(Shape position tracking data)
_____
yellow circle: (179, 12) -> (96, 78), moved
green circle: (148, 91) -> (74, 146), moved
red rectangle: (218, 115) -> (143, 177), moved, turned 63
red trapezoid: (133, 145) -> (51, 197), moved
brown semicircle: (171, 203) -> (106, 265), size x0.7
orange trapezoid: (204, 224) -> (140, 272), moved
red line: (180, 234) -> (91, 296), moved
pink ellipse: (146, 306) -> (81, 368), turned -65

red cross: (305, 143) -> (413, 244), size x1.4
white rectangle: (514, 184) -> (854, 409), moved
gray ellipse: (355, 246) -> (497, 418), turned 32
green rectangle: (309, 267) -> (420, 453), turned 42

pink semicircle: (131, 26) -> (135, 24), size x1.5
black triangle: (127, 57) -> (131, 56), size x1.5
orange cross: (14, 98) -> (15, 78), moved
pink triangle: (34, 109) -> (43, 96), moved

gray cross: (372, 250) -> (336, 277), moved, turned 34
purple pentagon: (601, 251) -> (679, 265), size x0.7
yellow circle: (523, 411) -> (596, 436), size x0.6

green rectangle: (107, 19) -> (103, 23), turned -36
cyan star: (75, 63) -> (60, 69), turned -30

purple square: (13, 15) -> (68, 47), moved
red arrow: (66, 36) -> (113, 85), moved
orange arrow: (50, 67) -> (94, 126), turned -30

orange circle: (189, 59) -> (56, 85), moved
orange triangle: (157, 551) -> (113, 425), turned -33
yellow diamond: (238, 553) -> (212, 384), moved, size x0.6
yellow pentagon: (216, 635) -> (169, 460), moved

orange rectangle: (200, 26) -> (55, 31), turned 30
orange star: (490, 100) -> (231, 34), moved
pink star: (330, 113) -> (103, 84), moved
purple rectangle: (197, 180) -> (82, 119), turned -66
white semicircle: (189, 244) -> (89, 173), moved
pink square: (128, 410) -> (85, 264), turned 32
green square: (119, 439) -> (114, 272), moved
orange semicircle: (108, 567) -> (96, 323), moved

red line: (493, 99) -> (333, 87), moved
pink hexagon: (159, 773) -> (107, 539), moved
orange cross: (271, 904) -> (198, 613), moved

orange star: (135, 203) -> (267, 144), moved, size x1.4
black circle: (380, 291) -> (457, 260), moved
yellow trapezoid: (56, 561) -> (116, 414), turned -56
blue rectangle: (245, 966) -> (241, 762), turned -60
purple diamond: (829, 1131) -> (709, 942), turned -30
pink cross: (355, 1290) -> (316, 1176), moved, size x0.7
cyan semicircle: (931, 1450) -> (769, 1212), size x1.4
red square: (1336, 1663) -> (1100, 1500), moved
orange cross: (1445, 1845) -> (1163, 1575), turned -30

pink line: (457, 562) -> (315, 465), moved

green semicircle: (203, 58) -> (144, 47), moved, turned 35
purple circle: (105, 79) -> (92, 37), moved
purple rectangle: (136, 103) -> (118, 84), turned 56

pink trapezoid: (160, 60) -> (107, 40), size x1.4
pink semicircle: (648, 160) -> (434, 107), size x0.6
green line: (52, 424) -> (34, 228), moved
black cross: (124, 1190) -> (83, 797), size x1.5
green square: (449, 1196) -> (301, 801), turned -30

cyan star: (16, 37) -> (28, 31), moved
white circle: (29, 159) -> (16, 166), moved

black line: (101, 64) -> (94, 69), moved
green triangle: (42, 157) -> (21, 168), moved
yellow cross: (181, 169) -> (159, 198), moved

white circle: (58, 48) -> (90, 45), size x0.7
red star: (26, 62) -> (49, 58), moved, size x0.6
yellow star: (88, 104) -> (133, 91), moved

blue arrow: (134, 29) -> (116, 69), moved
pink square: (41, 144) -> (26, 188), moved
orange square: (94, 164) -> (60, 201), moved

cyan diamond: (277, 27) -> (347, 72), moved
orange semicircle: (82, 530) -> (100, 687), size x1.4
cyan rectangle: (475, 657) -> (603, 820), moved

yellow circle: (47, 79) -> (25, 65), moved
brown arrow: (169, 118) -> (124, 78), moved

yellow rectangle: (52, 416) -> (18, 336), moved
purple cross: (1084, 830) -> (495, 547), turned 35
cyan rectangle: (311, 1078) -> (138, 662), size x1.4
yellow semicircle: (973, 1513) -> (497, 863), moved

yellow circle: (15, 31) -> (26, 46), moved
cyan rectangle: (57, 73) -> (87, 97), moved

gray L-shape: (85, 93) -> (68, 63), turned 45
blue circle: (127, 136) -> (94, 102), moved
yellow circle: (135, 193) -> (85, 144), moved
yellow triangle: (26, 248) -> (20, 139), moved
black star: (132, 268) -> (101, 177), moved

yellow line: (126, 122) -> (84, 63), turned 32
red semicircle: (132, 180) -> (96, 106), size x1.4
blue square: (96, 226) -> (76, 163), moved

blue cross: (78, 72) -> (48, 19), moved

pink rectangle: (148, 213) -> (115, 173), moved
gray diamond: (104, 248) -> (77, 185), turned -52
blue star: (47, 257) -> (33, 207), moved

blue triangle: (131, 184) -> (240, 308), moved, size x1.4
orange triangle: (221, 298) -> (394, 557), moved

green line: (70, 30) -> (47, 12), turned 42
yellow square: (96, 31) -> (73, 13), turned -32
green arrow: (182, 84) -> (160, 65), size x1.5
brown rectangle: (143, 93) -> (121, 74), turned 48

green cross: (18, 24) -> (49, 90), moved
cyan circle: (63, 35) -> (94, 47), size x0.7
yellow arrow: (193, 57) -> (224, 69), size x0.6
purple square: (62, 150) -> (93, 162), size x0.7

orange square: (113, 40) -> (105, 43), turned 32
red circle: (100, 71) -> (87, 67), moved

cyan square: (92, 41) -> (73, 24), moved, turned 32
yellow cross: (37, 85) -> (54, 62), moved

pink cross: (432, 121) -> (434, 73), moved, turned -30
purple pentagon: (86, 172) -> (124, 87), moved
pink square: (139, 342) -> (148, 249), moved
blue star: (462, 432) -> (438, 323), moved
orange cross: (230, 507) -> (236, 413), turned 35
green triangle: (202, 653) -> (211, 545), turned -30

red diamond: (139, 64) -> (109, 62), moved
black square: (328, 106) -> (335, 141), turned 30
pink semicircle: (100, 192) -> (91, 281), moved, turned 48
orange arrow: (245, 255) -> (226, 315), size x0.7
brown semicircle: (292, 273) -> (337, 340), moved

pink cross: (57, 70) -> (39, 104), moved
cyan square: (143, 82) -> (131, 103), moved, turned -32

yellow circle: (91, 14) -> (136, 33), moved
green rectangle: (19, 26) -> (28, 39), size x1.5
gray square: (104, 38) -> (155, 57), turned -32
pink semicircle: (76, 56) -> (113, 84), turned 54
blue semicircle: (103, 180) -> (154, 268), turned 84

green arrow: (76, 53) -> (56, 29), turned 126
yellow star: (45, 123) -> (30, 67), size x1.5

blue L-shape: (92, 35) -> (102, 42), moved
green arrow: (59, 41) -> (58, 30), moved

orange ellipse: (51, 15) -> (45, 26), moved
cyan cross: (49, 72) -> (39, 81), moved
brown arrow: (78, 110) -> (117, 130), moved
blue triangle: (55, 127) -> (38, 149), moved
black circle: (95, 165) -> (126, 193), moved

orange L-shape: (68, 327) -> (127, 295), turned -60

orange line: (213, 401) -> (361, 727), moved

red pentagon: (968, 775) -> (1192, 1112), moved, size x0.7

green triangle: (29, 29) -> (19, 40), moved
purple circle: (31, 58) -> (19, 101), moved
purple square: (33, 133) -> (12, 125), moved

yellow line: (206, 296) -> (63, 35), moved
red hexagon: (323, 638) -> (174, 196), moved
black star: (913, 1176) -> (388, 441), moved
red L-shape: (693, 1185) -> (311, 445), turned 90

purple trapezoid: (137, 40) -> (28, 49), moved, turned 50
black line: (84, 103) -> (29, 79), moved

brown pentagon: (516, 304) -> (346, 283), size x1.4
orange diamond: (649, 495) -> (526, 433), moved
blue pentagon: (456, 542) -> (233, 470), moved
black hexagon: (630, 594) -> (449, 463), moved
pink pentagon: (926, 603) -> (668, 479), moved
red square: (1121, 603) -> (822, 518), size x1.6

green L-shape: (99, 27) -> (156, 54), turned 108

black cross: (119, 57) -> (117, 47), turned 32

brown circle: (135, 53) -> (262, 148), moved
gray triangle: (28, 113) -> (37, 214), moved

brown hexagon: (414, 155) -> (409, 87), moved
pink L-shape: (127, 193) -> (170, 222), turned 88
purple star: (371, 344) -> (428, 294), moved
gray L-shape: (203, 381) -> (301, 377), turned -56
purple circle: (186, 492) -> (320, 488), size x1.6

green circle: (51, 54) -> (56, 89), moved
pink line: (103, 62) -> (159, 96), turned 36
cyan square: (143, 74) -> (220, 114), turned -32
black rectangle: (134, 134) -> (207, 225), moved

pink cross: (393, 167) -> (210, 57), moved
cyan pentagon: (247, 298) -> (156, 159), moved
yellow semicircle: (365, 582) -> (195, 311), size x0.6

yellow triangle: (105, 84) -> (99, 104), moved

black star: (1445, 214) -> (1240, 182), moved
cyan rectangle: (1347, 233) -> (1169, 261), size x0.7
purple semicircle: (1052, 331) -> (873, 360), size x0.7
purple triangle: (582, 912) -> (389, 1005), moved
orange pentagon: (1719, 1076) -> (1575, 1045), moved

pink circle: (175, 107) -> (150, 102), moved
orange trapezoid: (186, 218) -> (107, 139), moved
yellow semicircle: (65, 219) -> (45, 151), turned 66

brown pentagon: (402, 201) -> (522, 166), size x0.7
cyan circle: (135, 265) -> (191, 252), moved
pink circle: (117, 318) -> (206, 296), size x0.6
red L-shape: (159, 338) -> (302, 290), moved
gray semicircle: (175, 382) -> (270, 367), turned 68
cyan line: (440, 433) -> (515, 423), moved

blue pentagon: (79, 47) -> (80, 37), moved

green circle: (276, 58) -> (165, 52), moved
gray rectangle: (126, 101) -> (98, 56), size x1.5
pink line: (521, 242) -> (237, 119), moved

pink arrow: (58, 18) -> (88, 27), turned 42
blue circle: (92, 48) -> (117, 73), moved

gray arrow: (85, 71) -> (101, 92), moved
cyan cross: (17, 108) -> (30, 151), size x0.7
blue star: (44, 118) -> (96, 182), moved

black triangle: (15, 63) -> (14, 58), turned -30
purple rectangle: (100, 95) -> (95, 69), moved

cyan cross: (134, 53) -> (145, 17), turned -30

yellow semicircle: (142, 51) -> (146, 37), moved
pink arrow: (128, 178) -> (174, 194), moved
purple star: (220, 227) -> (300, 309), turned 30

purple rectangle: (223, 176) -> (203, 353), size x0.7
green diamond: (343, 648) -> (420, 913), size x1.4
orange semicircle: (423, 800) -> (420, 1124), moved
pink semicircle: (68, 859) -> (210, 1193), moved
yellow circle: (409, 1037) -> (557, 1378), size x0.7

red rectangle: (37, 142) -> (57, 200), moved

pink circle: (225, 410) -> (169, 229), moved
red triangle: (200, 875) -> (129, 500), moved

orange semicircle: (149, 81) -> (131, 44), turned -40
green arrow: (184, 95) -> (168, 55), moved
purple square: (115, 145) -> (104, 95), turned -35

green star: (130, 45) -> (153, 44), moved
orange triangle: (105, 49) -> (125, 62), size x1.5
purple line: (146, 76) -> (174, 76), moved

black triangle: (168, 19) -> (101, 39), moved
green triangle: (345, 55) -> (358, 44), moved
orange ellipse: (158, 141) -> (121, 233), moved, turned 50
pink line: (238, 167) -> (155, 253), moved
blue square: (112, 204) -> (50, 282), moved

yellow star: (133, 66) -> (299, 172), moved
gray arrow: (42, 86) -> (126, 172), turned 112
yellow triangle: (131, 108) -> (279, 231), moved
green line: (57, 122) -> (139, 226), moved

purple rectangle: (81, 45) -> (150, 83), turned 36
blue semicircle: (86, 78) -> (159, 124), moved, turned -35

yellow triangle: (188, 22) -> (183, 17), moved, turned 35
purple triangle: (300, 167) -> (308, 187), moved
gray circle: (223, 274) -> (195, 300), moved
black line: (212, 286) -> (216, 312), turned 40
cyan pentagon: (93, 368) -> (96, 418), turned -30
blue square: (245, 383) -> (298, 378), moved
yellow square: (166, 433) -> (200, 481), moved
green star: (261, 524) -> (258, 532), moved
_____
**Your goal**:
Say, as a single number and nothing more, how many lines of the entries contain the word "diamond".

**Your response**:
7